[Data entries]
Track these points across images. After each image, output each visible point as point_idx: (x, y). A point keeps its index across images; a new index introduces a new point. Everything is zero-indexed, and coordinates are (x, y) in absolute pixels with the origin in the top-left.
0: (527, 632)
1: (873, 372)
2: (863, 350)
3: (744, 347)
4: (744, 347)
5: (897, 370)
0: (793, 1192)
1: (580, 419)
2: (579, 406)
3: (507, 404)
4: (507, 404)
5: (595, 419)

* _EXERCISE GOAL_: How many lines of the data entries contain the word "visible"? Reply with the number alone.

* _EXERCISE RESPONSE_: 1